━━━ Material to process

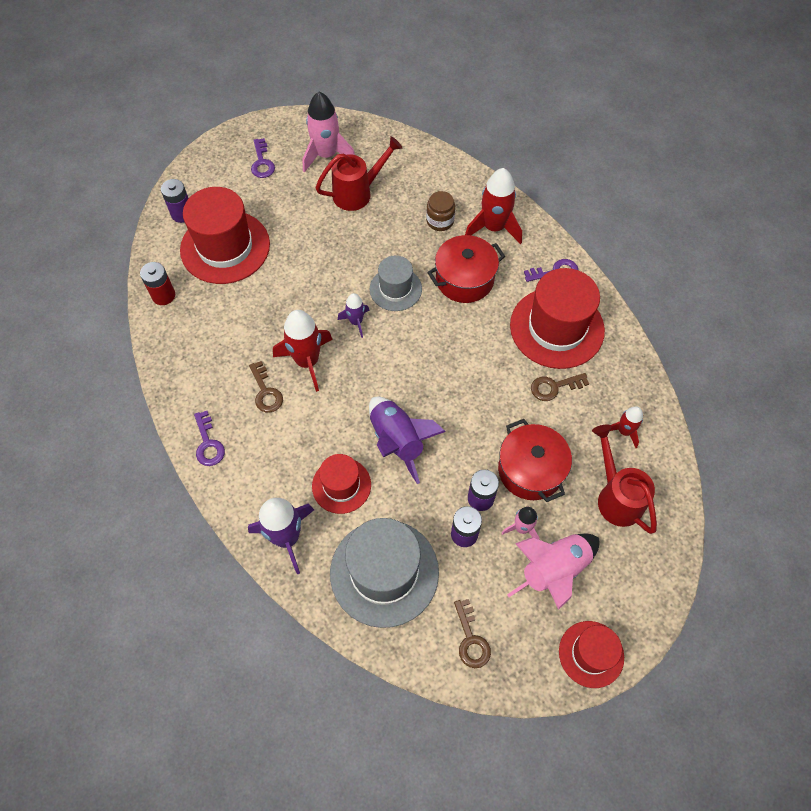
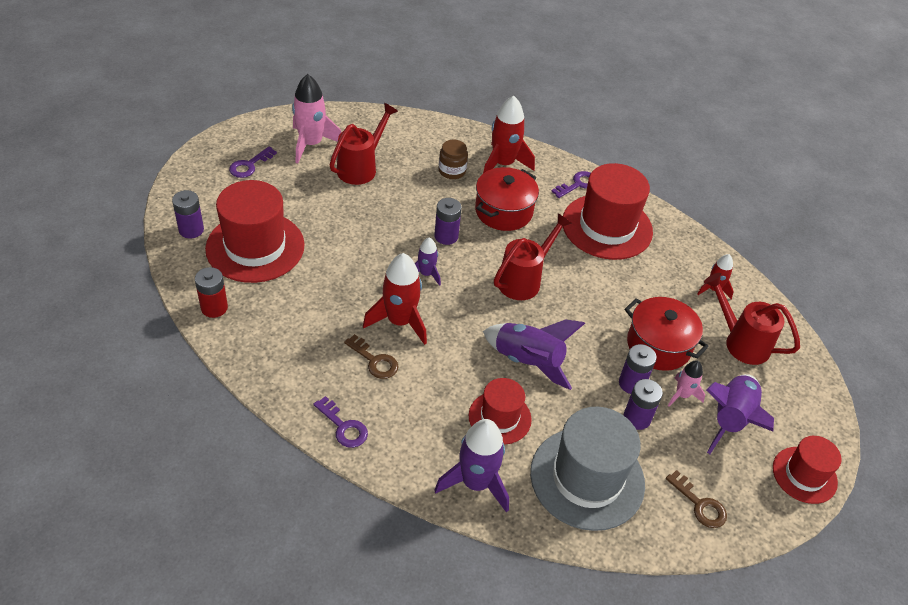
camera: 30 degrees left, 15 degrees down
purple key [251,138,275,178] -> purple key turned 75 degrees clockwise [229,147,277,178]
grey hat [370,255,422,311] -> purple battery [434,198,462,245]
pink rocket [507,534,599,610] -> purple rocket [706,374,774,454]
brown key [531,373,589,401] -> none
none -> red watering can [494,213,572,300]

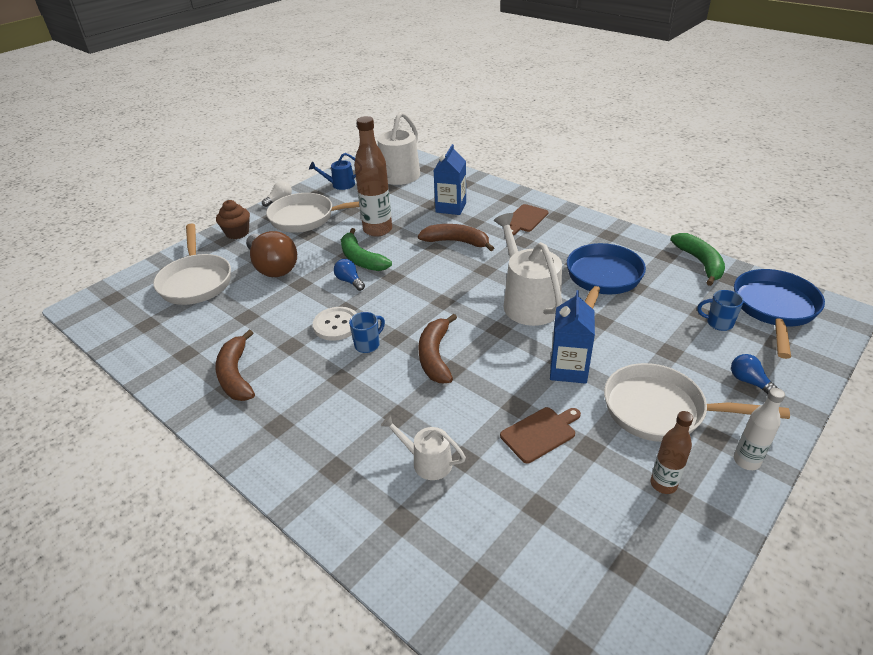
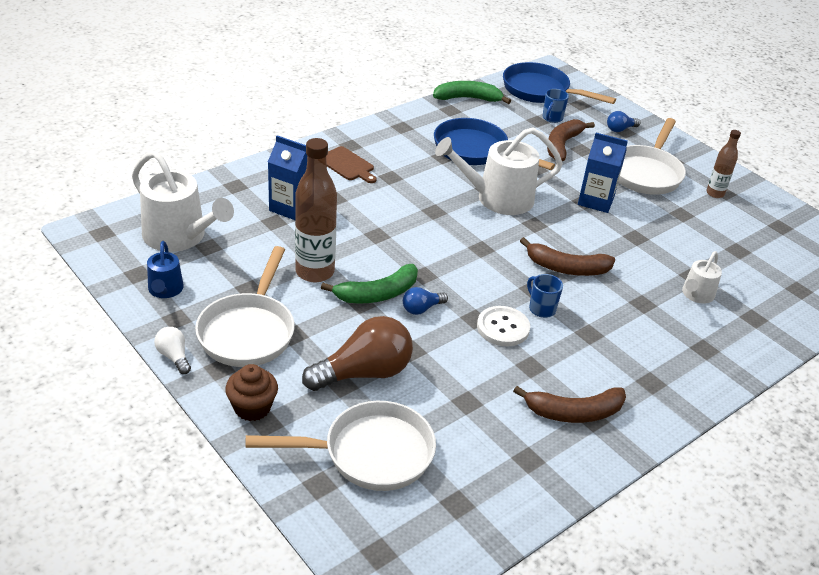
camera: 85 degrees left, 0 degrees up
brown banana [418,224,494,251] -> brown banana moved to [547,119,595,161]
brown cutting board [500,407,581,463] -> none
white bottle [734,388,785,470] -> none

━━━━━━

▸ **What you are asked to do**
Your task is to restate, word for word, the line with "camera: 85 degrees left, 0 degrees up" and all lines after it, ending with the last line of the data.

▸ **Task result**
camera: 85 degrees left, 0 degrees up
brown banana [418,224,494,251] -> brown banana moved to [547,119,595,161]
brown cutting board [500,407,581,463] -> none
white bottle [734,388,785,470] -> none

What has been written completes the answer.